### Exercise data
::::::

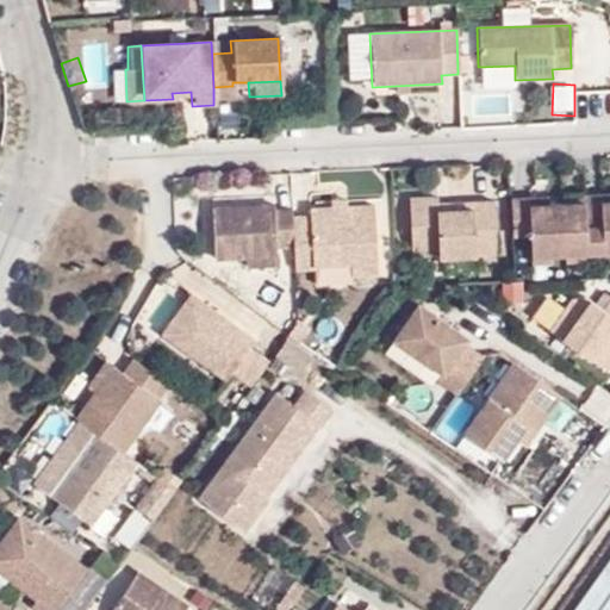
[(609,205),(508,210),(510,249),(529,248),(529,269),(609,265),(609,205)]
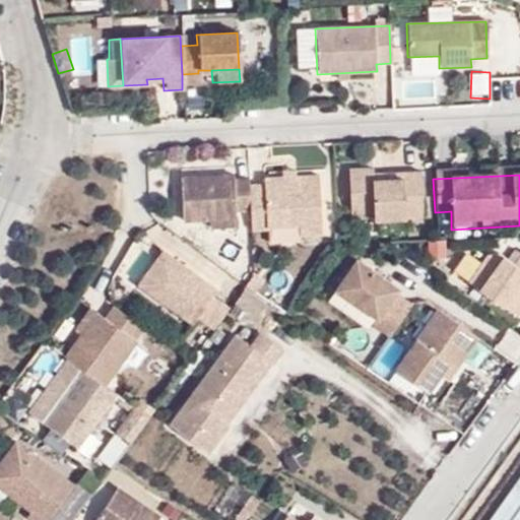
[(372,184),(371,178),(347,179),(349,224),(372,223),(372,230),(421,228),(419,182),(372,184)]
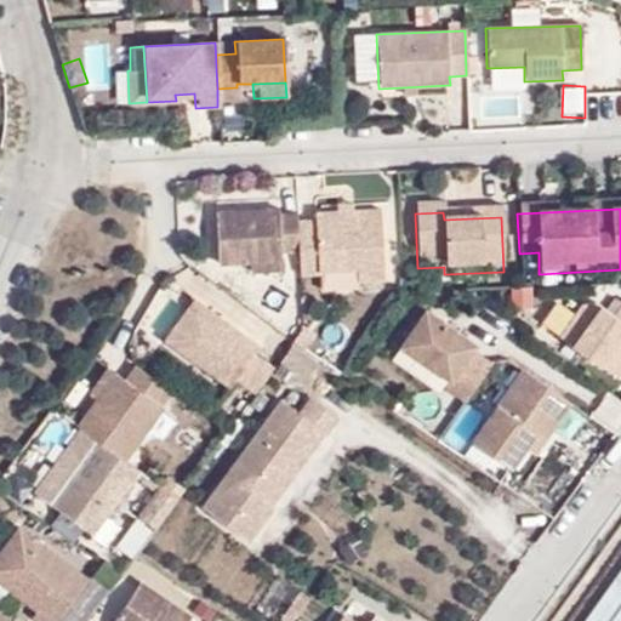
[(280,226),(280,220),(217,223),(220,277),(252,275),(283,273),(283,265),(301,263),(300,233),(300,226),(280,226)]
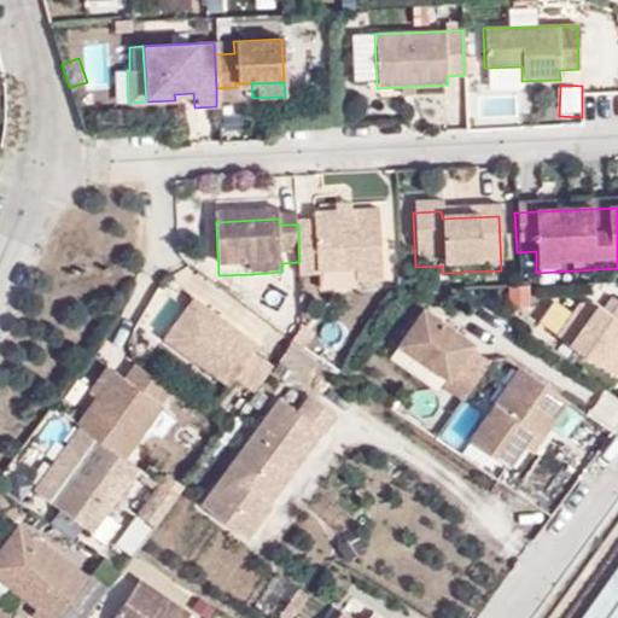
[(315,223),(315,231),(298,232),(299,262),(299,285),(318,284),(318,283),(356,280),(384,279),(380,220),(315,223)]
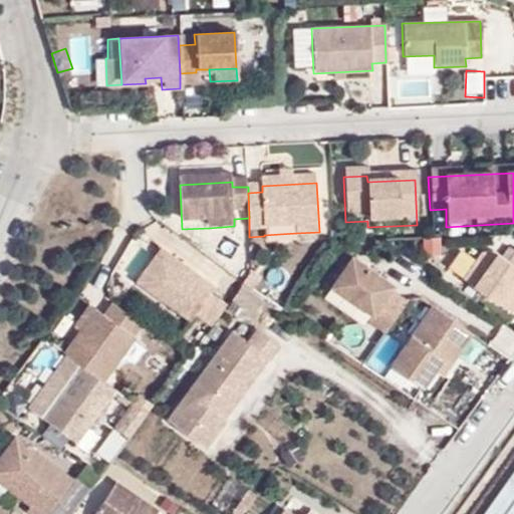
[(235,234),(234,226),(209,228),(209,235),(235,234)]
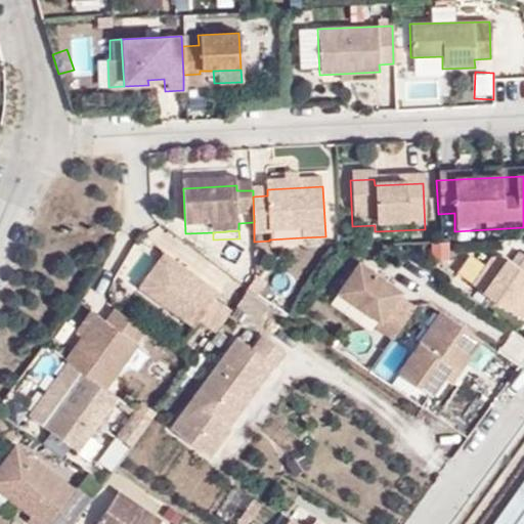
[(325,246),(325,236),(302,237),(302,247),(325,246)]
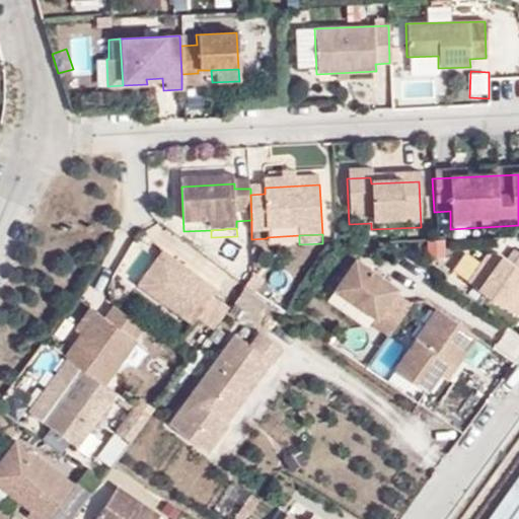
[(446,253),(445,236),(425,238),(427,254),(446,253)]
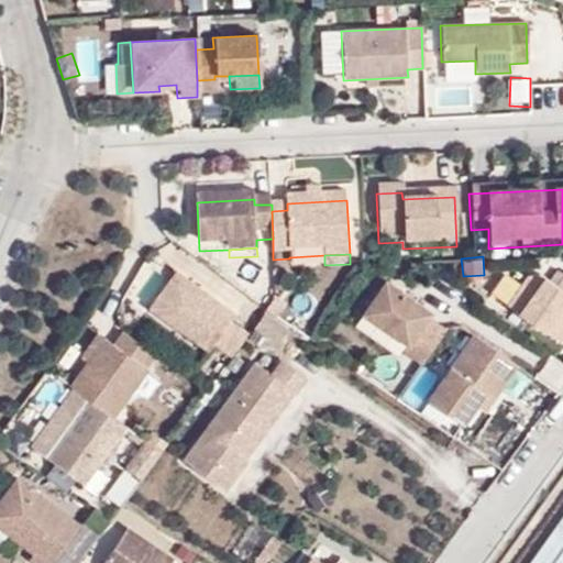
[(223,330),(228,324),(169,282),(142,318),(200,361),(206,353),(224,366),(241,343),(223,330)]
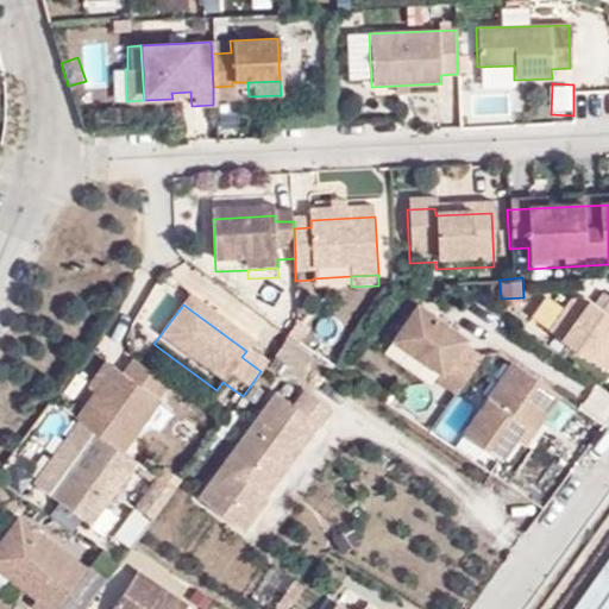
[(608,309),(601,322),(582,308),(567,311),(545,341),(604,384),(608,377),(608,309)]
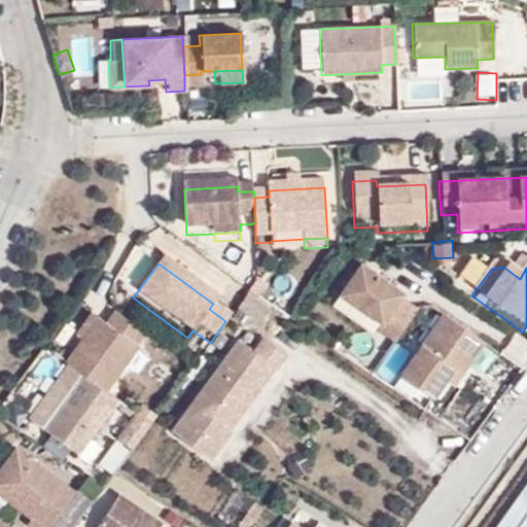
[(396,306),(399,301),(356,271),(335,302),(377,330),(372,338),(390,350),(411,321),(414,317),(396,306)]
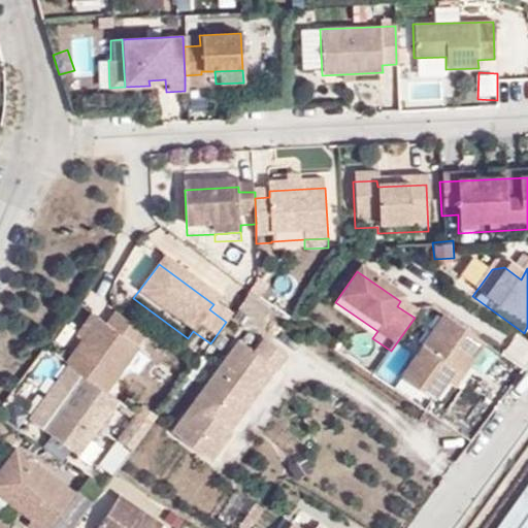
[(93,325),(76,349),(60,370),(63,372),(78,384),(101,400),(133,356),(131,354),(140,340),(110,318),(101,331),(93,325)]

::::::

### About this task
Write out every entry above exactly, minus the pictures.

### Answer to the problem
[(609,205),(508,210),(510,249),(529,248),(529,269),(609,265),(609,205)]
[(372,184),(371,178),(347,179),(349,224),(372,223),(372,230),(421,228),(419,182),(372,184)]
[(280,226),(280,220),(217,223),(220,277),(252,275),(283,273),(283,265),(301,263),(300,233),(300,226),(280,226)]
[(315,223),(315,231),(298,232),(299,262),(299,285),(318,284),(318,283),(356,280),(384,279),(380,220),(315,223)]
[(235,234),(234,226),(209,228),(209,235),(235,234)]
[(325,246),(325,236),(302,237),(302,247),(325,246)]
[(446,253),(445,236),(425,238),(427,254),(446,253)]
[(223,330),(228,324),(169,282),(142,318),(200,361),(206,353),(224,366),(241,343),(223,330)]
[(608,309),(601,322),(582,308),(567,311),(545,341),(604,384),(608,377),(608,309)]
[(396,306),(399,301),(356,271),(335,302),(377,330),(372,338),(390,350),(411,321),(414,317),(396,306)]
[(93,325),(76,349),(60,370),(63,372),(78,384),(101,400),(133,356),(131,354),(140,340),(110,318),(101,331),(93,325)]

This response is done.